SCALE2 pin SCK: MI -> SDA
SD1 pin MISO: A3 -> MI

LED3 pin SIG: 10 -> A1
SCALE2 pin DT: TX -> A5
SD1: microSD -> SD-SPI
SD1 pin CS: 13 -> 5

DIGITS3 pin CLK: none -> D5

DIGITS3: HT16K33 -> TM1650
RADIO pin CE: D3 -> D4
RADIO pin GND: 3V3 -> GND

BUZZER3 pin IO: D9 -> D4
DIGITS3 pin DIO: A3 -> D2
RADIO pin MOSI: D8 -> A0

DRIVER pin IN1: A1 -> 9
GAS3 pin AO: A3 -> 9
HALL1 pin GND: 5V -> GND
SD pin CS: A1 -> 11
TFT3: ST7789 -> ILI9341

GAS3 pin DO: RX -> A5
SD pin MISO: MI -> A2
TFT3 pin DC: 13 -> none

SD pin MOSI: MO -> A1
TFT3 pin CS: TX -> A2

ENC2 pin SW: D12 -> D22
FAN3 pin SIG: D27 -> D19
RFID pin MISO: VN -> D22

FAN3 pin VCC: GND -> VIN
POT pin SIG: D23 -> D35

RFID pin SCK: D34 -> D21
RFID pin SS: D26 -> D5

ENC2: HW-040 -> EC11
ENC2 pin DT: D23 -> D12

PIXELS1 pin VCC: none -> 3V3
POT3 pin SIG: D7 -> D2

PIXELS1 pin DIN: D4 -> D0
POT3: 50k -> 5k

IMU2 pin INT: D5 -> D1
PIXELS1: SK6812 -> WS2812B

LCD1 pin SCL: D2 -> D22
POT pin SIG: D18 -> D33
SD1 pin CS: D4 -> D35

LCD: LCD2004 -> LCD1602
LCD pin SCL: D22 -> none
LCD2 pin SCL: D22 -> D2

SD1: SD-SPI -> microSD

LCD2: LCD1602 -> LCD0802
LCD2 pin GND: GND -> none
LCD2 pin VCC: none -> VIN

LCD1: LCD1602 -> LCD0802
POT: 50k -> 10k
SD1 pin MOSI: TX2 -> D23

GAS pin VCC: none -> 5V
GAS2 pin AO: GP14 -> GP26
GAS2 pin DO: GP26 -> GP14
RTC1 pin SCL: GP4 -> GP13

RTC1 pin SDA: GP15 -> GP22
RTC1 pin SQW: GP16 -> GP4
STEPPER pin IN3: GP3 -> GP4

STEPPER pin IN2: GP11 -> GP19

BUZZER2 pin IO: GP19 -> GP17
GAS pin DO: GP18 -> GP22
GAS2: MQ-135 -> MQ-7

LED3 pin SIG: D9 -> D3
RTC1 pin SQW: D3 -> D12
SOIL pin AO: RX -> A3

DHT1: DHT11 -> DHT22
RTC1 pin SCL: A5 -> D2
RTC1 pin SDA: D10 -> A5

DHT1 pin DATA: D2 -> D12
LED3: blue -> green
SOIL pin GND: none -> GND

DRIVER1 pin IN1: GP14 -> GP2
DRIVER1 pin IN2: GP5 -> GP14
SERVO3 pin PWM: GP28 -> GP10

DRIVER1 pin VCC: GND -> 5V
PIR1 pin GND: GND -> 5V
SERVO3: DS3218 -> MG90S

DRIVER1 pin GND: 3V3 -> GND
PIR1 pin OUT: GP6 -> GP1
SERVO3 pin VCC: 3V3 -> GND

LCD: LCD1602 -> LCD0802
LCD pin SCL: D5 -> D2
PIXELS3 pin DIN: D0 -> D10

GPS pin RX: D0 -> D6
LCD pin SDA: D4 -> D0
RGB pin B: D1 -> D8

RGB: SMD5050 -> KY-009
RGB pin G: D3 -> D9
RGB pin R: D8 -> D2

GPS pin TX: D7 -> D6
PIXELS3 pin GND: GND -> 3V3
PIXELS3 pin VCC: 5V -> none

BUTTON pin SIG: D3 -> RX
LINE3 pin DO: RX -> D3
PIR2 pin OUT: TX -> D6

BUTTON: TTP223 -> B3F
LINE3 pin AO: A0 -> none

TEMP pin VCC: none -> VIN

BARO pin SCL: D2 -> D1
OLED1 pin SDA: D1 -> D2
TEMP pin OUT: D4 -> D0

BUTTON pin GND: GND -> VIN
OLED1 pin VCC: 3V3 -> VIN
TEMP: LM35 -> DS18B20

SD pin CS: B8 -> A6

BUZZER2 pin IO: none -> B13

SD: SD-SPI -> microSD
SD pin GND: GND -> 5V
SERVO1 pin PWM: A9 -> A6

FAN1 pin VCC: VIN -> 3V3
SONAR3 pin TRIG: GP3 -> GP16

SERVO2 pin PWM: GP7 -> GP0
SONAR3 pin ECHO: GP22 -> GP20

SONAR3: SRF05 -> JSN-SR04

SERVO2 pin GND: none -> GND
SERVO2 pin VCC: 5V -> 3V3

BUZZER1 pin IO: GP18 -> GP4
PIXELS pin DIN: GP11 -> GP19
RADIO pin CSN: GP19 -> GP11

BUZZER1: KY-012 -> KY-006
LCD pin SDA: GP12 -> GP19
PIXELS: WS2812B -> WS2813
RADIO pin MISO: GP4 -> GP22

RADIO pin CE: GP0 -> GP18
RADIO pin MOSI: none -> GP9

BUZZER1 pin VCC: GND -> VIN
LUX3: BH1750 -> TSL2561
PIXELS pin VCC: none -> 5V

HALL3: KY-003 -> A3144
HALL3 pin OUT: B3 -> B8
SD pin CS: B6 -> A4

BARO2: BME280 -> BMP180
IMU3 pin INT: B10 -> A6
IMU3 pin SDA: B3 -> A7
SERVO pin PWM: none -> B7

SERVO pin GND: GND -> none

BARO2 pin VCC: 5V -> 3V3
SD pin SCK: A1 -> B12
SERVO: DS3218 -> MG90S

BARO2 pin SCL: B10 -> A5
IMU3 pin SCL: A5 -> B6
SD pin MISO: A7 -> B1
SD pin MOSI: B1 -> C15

◆ ◆ ◆

- _EXERCISE INSTRUCTIONS_: Report, for the data above, every line in which the string "microSD" appears.

- _WRITTEN ANSWER_:
SD1: microSD -> SD-SPI
SD1: SD-SPI -> microSD
SD: SD-SPI -> microSD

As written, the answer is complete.